(Beginning of DATA FOR PROCESSING)
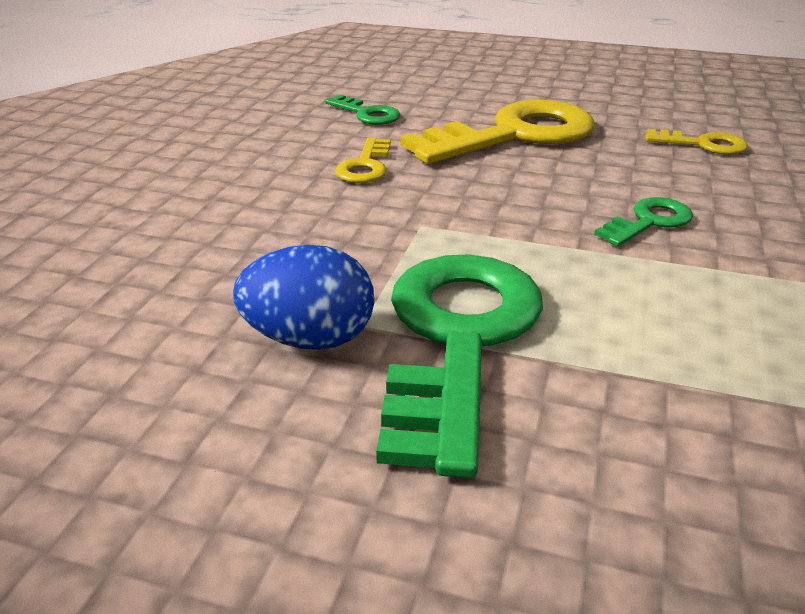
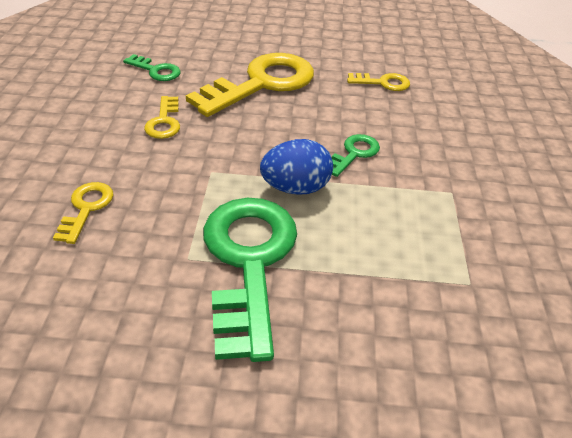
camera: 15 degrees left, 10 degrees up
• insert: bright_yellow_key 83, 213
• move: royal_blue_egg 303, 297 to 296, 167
(End of DATA FOR PROCESSING)
(Beginning of DATA FOR PROCESSING)
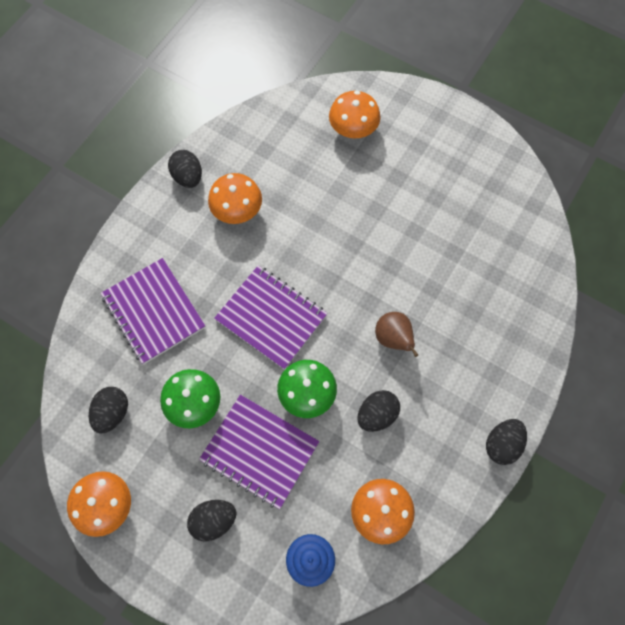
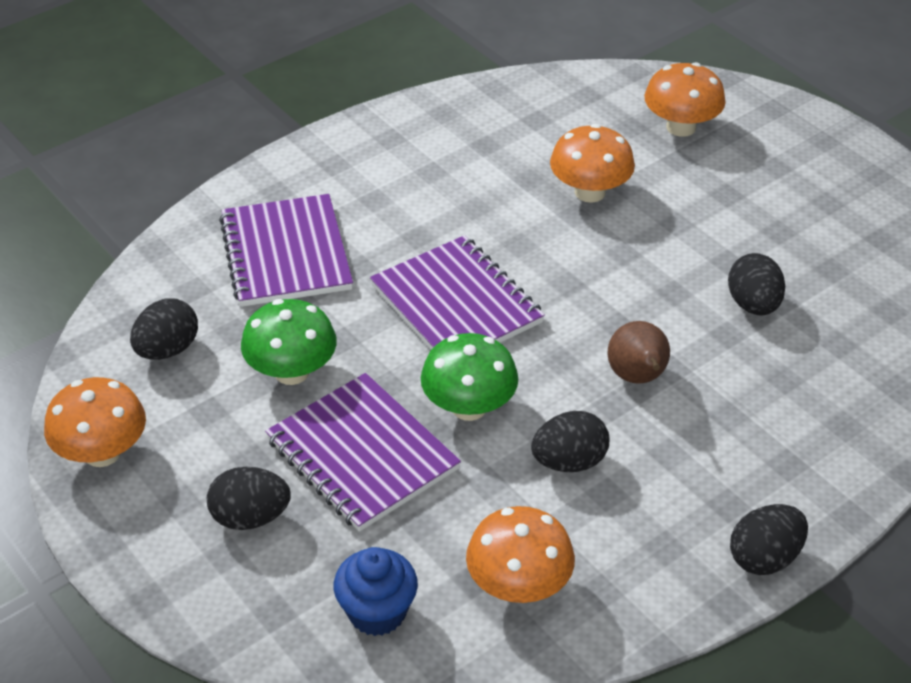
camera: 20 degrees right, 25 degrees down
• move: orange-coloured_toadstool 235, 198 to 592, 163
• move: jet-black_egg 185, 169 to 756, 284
(End of DATA FOR PROCESSING)
* [TASK GOAL]
Only one part of the material above is to be transcribed, namely the lines starting with the line that has "camera: 15 degrees left, 10 degrees up" and going on through the line that has "to 296, 167", exactly as they stand.

* [ANSWER]
camera: 15 degrees left, 10 degrees up
• insert: bright_yellow_key 83, 213
• move: royal_blue_egg 303, 297 to 296, 167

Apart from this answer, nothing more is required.